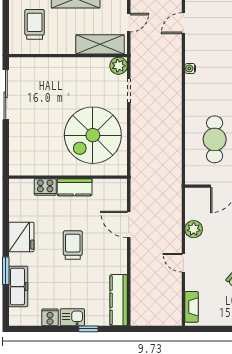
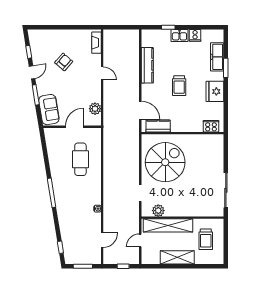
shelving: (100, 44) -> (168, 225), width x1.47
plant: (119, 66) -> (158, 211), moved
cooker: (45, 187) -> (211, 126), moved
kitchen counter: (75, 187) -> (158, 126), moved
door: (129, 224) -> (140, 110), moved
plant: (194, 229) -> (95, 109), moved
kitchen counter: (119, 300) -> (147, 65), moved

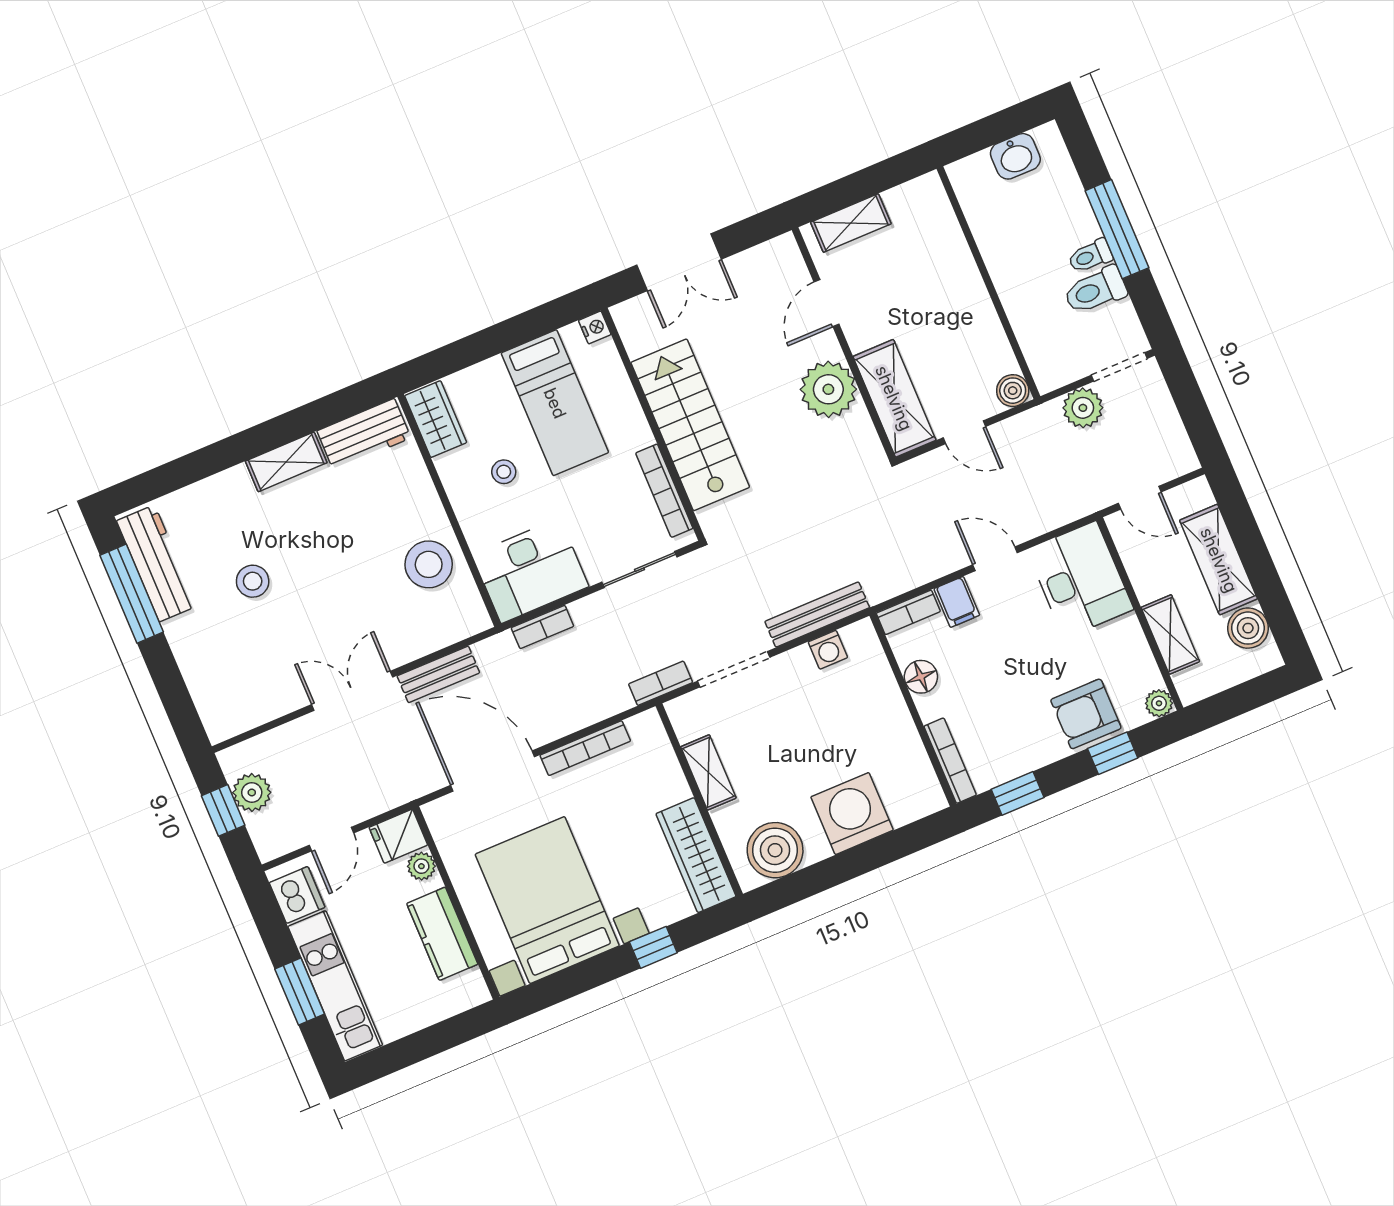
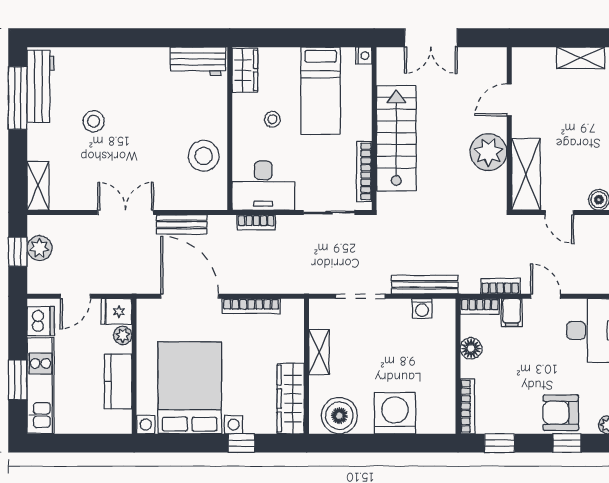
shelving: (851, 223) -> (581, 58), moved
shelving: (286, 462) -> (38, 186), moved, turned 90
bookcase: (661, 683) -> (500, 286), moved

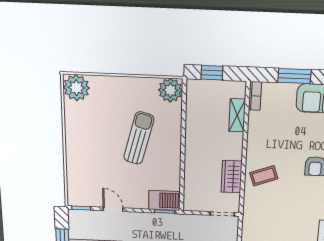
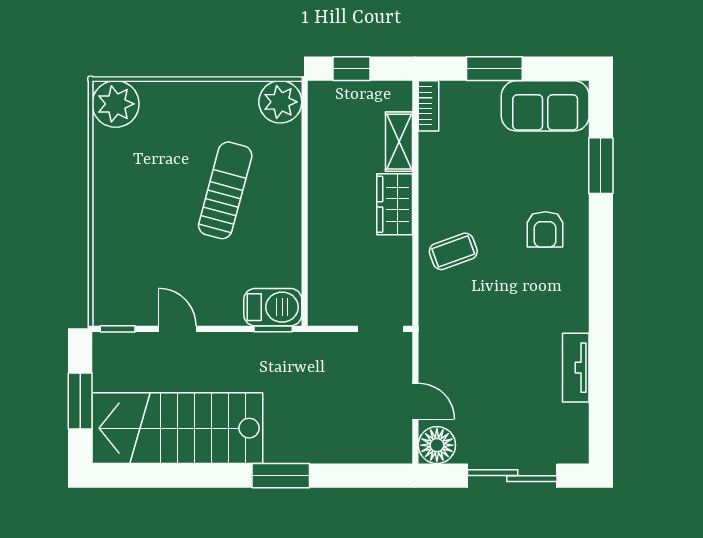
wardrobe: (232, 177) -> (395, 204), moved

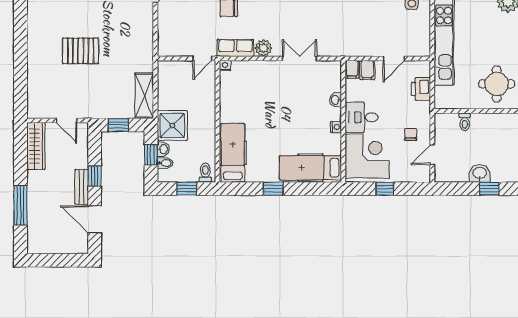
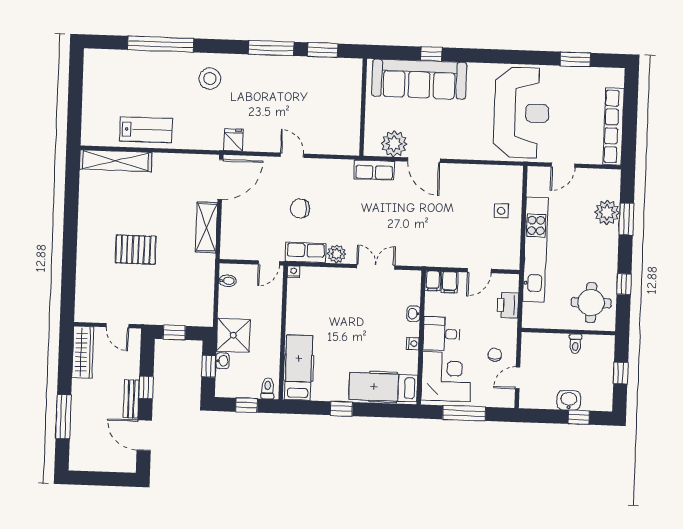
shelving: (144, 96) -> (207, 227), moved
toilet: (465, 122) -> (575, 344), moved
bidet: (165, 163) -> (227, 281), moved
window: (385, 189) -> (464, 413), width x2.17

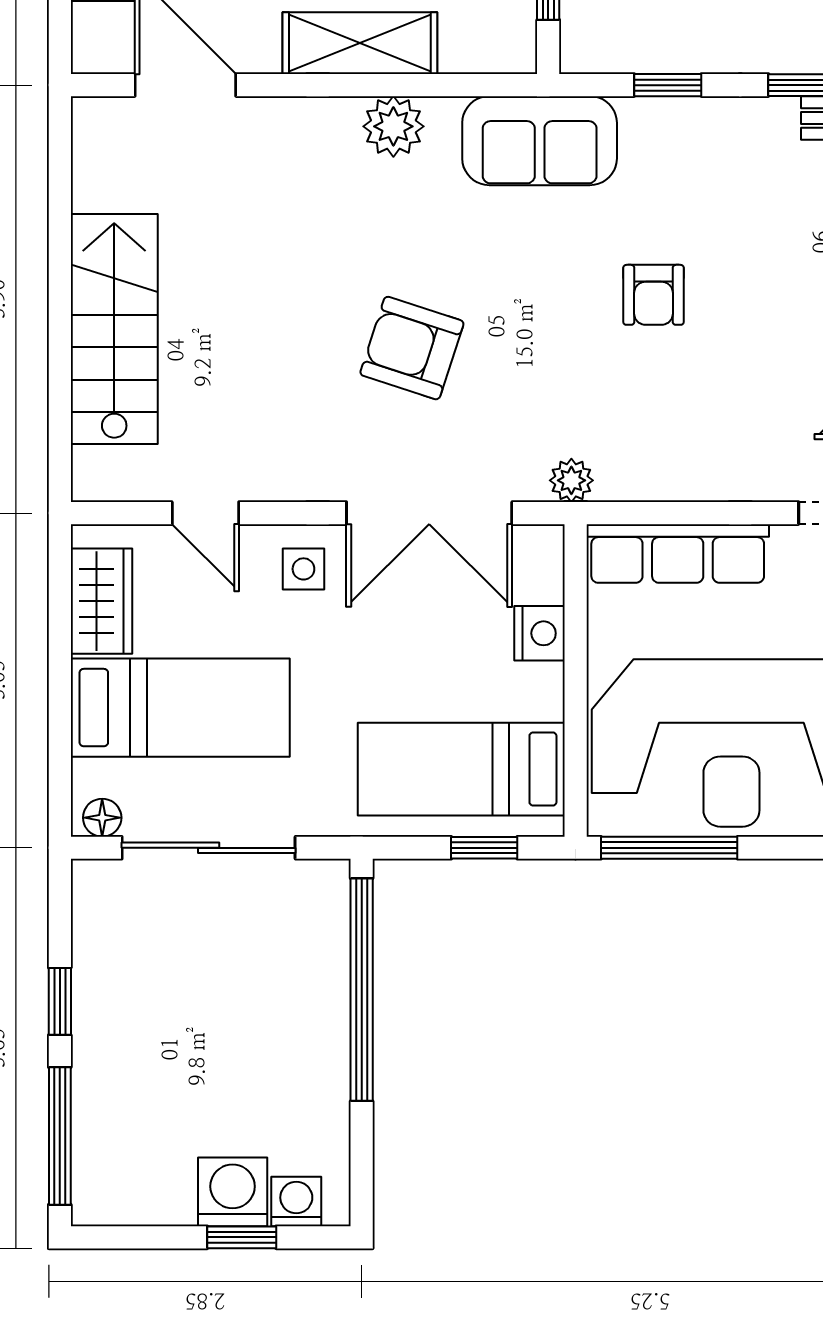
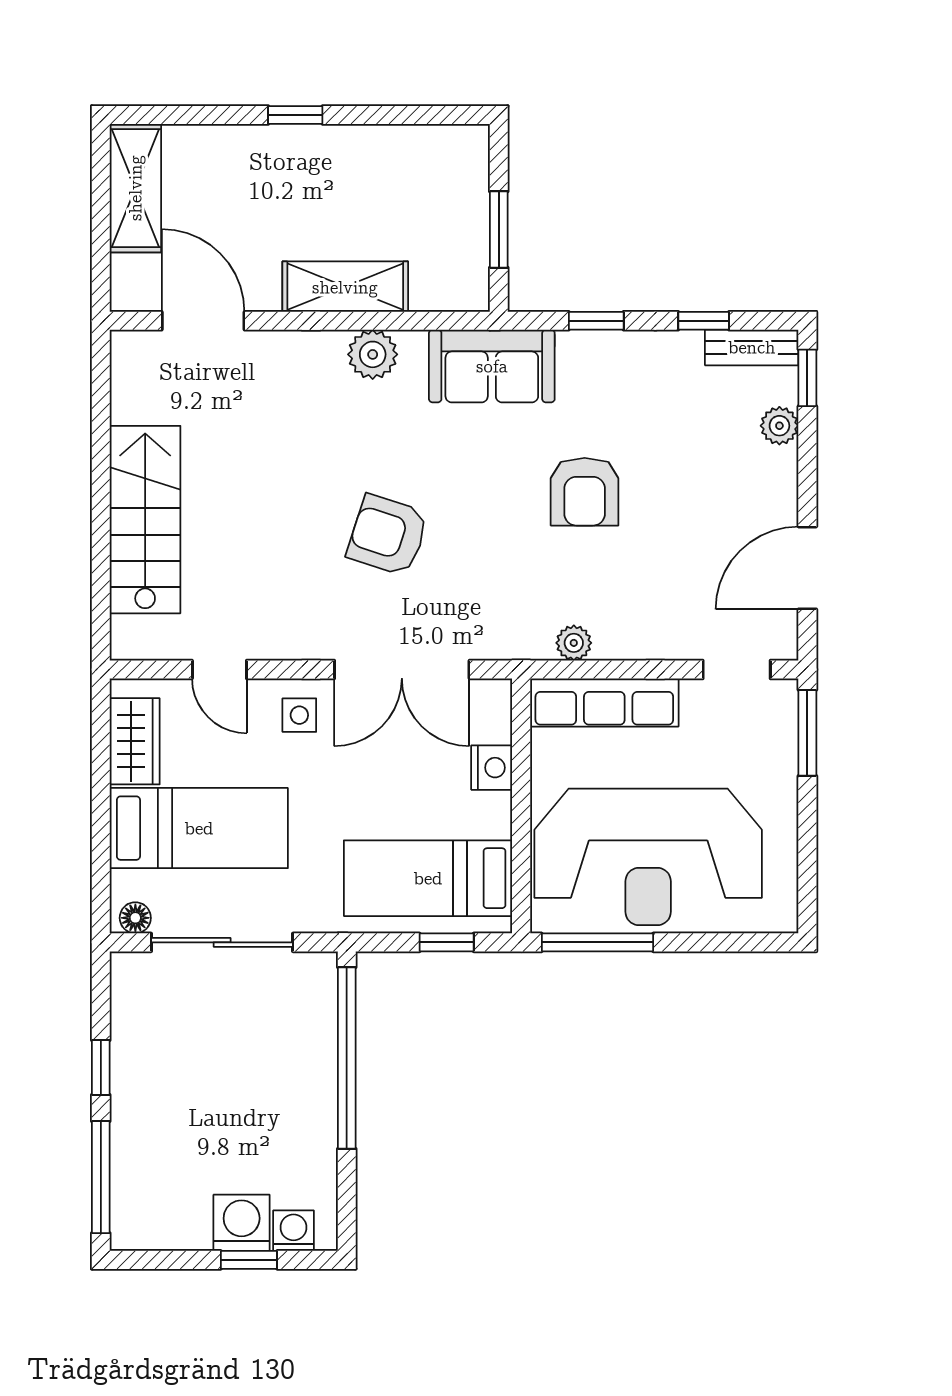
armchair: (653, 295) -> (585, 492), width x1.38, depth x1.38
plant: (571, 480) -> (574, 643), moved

*TO-DO ITEM:* Each line of the data above is to be output exactly; the pictures are not to appear.

*PROBLEM SOLUTION:*
shelving: (100, 44) -> (168, 225), width x1.47
plant: (119, 66) -> (158, 211), moved
cooker: (45, 187) -> (211, 126), moved
kitchen counter: (75, 187) -> (158, 126), moved
door: (129, 224) -> (140, 110), moved
plant: (194, 229) -> (95, 109), moved
kitchen counter: (119, 300) -> (147, 65), moved

shelving: (851, 223) -> (581, 58), moved
shelving: (286, 462) -> (38, 186), moved, turned 90
bookcase: (661, 683) -> (500, 286), moved

wardrobe: (232, 177) -> (395, 204), moved

shelving: (144, 96) -> (207, 227), moved
toilet: (465, 122) -> (575, 344), moved
bidet: (165, 163) -> (227, 281), moved
window: (385, 189) -> (464, 413), width x2.17

armchair: (653, 295) -> (585, 492), width x1.38, depth x1.38
plant: (571, 480) -> (574, 643), moved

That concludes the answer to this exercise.